··· EXERCISE INPUT ···

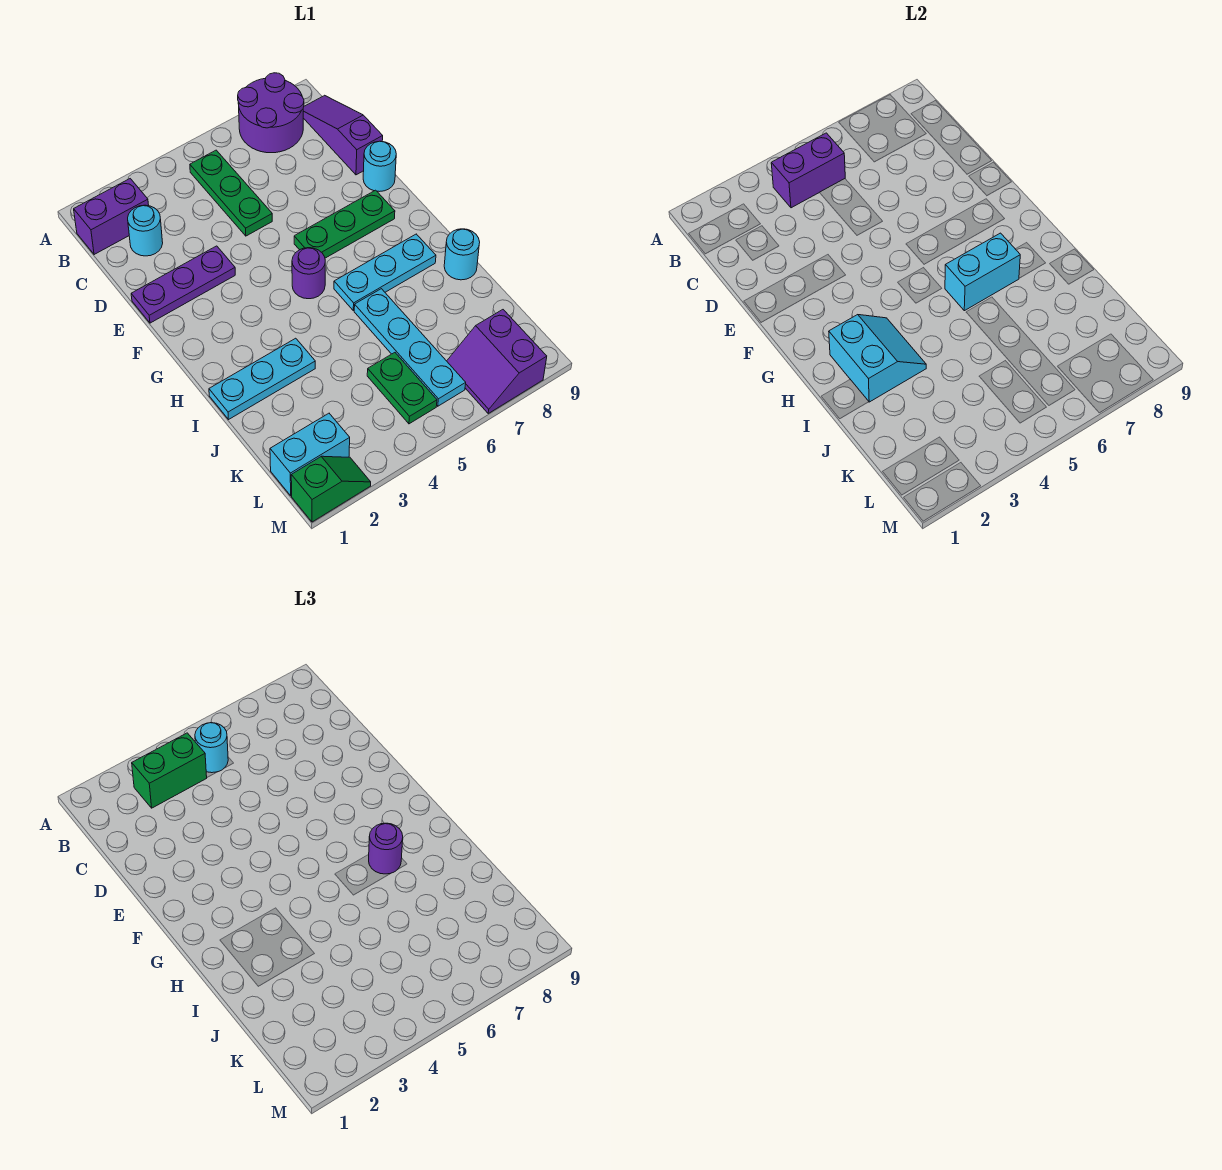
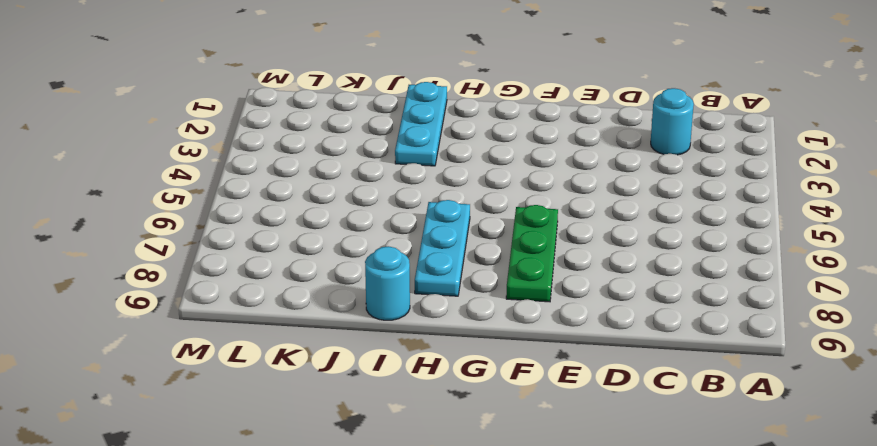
none -> purple round brick A7:B8 level 1
none -> purple brick B1:B2 level 1
none -> green plate B5:D5 level 1

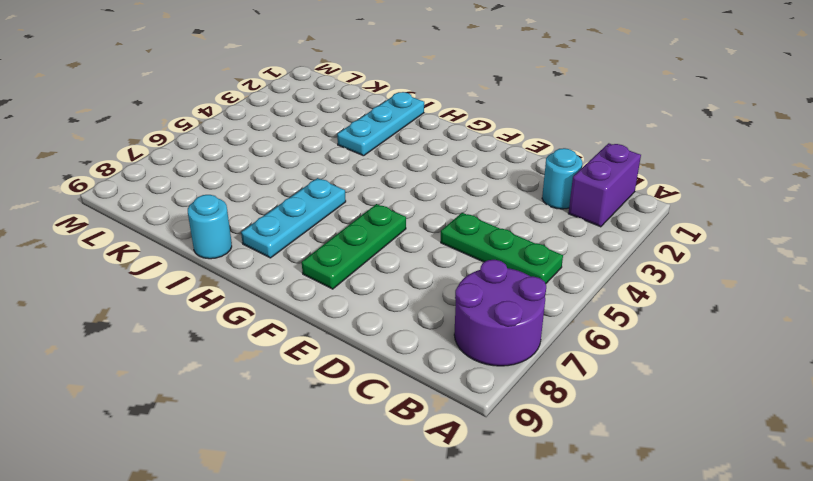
none -> purple slope B9:D9 level 1 top D
none -> purple plate E1:E3 level 1
none -> cyan round brick E9 level 1

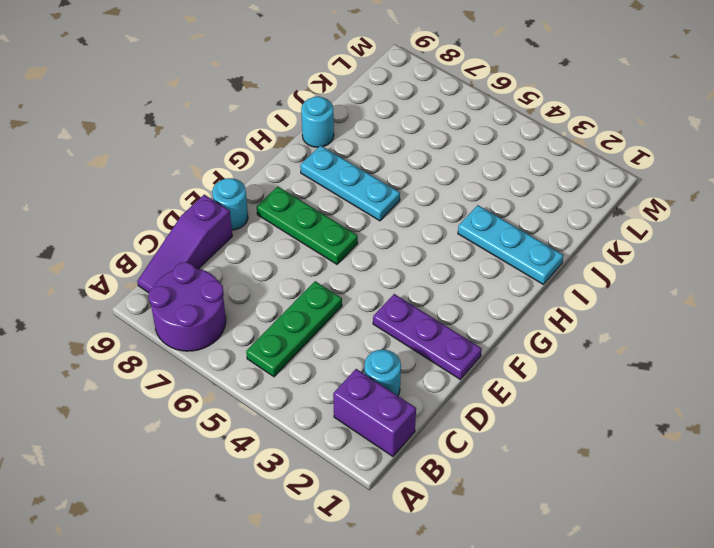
none -> purple round brick G5 level 1
none -> cyan plate I6:L6 level 1
none -> green plate K5:L5 level 1

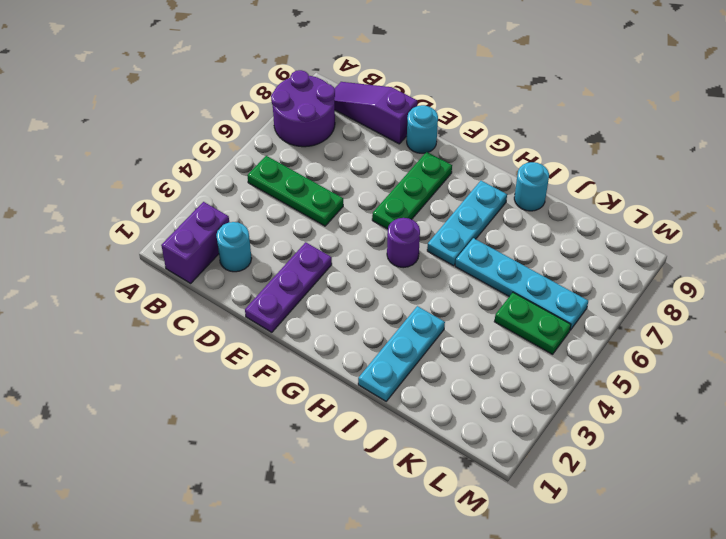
none -> cyan brick L1:L2 level 1
none -> purple slope L7:M8 level 1 top 8
none -> green slope M1:M2 level 1 top 1

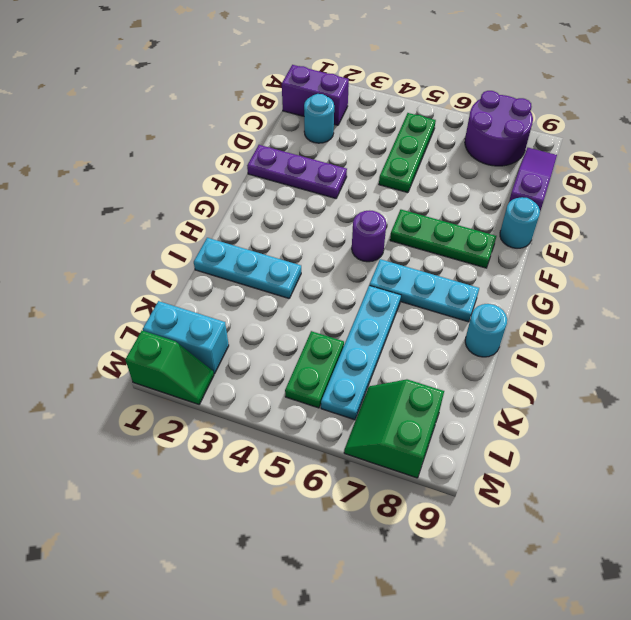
green slope L7:M8 level 1 top 8 -> purple slope L7:M8 level 1 top 8
none -> purple brick B4:B5 level 2
none -> cyan slope H2:I3 level 2 top 2
none -> cyan brick H6:H7 level 2

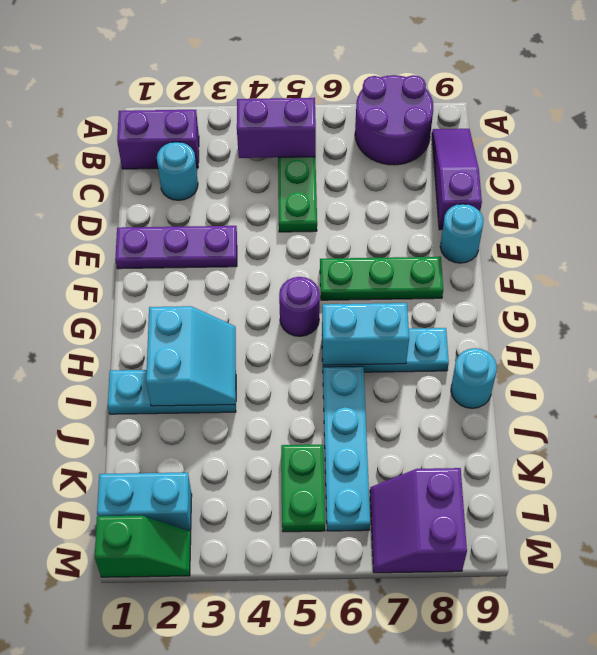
none -> green brick B3:B4 level 3
none -> cyan round brick B5 level 3
none -> purple round brick H7 level 3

···

YOUR OBJECTIVE
From the line containing "none -> purple slope L7:M8 level 1 top 8" down to the final line of the listing above, write out only those lines exactly as they are, minus the pictures.

FINAL ANSWER
none -> purple slope L7:M8 level 1 top 8
none -> green slope M1:M2 level 1 top 1

green slope L7:M8 level 1 top 8 -> purple slope L7:M8 level 1 top 8
none -> purple brick B4:B5 level 2
none -> cyan slope H2:I3 level 2 top 2
none -> cyan brick H6:H7 level 2

none -> green brick B3:B4 level 3
none -> cyan round brick B5 level 3
none -> purple round brick H7 level 3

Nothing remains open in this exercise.